[WHAT YOU HAVE TO DO]: Find every line below where the word "RESET" occurs, then give how many you found and nothing else.

[Dataset items]
______________________________
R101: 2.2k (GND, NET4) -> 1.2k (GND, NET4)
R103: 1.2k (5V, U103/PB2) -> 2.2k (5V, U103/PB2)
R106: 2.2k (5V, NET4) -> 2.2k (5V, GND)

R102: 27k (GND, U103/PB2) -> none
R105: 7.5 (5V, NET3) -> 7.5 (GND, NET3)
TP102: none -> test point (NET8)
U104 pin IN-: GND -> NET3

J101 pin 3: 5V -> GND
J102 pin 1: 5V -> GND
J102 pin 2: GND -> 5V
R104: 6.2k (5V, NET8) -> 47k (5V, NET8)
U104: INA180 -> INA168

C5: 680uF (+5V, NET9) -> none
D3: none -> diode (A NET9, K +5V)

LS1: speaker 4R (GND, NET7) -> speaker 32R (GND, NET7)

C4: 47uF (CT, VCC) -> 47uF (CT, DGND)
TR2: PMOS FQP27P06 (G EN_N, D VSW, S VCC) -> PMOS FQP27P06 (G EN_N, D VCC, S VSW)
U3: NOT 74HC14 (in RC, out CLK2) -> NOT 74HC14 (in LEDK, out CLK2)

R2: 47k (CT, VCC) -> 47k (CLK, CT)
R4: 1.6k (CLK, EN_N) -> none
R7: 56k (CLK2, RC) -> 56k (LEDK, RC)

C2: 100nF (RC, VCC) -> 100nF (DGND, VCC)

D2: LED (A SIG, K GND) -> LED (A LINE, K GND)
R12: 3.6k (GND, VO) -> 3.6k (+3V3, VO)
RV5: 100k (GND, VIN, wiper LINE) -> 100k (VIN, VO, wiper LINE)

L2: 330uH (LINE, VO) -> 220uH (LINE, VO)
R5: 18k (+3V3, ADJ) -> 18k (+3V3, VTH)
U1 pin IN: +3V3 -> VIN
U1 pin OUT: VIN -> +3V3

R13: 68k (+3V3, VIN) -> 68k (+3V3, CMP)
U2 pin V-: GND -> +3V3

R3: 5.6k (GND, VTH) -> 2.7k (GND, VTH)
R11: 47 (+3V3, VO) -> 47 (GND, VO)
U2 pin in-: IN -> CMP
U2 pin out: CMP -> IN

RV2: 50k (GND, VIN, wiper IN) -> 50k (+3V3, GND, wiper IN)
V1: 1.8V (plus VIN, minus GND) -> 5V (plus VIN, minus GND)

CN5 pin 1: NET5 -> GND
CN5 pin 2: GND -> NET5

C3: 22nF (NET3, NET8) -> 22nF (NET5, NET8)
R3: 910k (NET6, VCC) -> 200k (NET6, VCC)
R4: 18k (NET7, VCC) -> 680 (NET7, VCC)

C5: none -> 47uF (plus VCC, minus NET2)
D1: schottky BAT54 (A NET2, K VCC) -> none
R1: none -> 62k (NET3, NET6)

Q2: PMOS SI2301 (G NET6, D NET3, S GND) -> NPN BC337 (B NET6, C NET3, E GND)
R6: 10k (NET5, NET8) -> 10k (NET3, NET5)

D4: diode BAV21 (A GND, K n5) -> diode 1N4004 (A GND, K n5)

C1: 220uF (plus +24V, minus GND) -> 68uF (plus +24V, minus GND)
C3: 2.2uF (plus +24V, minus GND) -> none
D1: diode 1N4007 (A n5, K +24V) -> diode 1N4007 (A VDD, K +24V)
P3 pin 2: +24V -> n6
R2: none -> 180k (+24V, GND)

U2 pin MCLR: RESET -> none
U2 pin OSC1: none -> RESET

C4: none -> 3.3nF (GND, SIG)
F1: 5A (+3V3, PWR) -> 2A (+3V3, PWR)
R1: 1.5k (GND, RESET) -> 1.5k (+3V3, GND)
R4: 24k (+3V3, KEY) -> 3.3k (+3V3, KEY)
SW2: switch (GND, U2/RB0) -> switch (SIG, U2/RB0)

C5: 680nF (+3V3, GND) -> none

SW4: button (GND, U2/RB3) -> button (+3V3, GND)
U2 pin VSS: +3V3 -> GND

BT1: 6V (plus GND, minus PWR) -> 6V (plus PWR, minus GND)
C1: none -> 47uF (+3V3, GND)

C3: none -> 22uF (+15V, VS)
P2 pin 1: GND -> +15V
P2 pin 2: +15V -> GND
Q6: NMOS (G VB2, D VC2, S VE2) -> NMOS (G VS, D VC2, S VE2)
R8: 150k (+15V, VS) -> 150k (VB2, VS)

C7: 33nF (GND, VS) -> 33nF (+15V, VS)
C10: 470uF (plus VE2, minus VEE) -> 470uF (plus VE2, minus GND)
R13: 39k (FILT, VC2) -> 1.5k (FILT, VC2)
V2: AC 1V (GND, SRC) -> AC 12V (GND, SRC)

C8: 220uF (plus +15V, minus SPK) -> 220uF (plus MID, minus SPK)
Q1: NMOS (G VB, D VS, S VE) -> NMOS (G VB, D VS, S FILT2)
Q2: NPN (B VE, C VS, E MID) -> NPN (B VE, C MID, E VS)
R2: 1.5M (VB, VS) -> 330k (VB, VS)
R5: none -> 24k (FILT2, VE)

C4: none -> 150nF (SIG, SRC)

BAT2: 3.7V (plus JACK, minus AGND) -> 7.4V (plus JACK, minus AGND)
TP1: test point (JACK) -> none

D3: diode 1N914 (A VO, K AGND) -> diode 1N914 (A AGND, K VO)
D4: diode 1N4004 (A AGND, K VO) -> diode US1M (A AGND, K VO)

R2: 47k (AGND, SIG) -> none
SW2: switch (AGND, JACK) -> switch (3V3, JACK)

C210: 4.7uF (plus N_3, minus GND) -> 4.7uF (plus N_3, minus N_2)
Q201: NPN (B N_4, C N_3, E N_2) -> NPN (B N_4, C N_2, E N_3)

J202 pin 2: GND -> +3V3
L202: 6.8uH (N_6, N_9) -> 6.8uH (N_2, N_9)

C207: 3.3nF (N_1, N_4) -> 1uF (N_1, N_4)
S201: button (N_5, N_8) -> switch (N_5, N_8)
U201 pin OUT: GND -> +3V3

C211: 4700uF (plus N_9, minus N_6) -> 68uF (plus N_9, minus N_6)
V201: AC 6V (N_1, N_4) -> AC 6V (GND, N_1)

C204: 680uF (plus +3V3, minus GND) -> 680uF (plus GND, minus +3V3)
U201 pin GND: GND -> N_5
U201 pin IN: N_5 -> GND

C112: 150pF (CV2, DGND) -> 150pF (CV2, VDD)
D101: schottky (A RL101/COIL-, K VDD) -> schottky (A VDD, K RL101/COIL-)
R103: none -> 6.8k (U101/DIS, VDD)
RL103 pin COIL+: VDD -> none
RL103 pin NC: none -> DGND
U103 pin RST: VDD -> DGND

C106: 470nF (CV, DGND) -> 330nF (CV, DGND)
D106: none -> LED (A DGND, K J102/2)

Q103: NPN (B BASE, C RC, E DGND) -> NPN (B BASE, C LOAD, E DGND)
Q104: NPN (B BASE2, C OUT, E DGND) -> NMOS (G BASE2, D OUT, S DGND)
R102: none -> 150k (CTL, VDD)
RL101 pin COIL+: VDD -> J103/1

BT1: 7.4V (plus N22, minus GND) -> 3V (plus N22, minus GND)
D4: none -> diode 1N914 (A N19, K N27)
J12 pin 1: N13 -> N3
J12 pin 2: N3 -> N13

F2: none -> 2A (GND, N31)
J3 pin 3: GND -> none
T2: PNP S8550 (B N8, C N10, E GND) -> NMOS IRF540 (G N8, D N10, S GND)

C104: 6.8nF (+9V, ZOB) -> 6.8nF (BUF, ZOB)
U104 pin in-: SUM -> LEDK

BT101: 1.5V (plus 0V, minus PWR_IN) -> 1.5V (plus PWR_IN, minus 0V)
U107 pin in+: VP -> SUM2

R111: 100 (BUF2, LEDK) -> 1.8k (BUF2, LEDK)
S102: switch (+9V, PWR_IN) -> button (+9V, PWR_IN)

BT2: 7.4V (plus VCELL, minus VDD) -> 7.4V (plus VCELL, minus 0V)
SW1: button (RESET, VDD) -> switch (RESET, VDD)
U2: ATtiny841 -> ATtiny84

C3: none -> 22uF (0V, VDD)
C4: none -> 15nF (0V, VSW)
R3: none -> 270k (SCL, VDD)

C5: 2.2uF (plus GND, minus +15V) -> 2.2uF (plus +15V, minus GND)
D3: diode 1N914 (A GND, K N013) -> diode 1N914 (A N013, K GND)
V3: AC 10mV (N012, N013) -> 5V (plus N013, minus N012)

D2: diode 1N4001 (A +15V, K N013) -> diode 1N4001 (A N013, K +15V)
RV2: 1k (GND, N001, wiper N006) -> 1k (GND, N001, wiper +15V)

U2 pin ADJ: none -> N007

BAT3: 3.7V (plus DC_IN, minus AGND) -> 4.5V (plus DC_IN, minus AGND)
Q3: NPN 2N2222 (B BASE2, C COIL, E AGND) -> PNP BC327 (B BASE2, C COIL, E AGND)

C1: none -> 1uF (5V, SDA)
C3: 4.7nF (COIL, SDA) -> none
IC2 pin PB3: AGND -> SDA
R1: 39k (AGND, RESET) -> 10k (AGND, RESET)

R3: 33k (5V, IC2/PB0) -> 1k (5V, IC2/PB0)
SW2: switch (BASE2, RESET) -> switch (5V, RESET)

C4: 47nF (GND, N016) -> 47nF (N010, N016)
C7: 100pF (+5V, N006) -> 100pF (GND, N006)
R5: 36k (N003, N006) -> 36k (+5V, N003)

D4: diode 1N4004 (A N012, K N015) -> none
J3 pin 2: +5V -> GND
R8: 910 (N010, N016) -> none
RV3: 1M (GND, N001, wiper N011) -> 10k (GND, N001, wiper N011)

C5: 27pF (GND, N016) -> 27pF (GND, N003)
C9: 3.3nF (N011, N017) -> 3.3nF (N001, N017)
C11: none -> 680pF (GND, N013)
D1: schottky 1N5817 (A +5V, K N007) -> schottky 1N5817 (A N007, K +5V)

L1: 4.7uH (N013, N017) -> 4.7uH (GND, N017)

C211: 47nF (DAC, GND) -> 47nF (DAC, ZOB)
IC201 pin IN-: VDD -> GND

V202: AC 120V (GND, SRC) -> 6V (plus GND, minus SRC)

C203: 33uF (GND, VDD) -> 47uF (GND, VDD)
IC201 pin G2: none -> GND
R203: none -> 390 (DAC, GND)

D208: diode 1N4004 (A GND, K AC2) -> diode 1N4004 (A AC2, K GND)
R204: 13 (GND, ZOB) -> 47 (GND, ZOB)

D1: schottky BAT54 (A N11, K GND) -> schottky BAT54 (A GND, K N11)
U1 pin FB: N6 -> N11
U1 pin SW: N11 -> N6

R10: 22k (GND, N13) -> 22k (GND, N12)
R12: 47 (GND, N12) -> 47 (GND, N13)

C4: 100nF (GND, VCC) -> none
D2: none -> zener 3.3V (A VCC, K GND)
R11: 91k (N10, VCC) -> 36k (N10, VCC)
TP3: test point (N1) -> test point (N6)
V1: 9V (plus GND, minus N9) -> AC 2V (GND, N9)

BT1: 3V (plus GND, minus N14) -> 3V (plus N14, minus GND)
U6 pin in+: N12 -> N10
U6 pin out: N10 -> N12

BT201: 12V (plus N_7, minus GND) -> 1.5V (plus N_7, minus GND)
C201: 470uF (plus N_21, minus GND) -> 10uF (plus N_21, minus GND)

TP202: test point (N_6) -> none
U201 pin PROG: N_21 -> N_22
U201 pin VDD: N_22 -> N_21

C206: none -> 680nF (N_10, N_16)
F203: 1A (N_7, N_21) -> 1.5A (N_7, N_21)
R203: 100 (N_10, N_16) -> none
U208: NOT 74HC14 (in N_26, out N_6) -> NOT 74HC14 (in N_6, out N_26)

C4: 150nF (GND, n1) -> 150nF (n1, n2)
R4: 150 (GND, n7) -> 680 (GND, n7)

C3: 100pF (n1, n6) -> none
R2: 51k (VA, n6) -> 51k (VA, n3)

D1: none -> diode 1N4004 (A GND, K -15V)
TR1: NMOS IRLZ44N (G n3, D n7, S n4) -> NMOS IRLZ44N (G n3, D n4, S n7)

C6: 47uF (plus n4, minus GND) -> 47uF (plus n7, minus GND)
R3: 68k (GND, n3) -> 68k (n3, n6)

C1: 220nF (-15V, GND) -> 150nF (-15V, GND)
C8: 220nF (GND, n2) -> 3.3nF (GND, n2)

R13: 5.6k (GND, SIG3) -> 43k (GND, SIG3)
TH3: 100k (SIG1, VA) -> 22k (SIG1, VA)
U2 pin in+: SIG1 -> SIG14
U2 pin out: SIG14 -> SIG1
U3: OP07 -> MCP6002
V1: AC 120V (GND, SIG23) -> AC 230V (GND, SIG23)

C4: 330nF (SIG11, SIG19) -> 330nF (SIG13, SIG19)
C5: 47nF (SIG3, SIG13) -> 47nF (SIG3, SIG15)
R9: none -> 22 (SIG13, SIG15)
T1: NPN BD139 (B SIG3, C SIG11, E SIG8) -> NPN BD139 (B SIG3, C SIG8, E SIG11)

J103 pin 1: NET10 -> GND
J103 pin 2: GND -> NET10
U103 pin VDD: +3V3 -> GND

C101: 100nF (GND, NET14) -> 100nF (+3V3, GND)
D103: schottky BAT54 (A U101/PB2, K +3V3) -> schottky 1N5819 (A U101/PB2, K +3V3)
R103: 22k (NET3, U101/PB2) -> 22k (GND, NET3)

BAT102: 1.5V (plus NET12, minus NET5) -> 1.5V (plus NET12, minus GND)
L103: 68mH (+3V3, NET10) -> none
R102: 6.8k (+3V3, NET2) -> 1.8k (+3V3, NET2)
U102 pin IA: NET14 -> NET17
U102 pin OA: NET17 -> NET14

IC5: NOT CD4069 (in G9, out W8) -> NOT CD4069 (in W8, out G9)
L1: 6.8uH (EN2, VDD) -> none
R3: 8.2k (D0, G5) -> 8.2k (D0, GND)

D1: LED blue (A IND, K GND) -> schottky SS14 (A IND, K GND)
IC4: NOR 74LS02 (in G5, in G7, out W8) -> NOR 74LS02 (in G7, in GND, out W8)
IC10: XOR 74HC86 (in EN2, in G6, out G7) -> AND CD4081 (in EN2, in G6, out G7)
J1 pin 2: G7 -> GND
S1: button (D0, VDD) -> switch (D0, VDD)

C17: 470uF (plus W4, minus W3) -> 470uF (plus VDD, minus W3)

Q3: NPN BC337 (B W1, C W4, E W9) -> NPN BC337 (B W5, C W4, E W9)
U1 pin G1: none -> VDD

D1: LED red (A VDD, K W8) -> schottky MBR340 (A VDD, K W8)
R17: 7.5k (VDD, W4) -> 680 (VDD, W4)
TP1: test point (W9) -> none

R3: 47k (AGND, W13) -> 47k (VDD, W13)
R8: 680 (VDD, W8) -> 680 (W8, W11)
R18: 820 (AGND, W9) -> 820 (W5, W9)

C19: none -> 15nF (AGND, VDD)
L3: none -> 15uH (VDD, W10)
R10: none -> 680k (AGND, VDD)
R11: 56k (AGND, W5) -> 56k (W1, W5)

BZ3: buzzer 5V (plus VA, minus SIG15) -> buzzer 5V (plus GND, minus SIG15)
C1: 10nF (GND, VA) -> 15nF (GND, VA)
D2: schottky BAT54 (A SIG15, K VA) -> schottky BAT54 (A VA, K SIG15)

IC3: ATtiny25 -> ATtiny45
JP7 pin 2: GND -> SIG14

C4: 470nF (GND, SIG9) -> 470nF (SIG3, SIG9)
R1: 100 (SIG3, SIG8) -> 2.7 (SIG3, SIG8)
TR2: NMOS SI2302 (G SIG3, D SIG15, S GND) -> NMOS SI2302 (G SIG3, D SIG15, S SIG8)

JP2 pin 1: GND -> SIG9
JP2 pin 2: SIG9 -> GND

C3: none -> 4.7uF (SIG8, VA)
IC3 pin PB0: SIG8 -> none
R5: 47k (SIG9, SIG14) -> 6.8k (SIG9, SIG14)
______________________________
[ANSWER TO THIS PROBLEM]: 6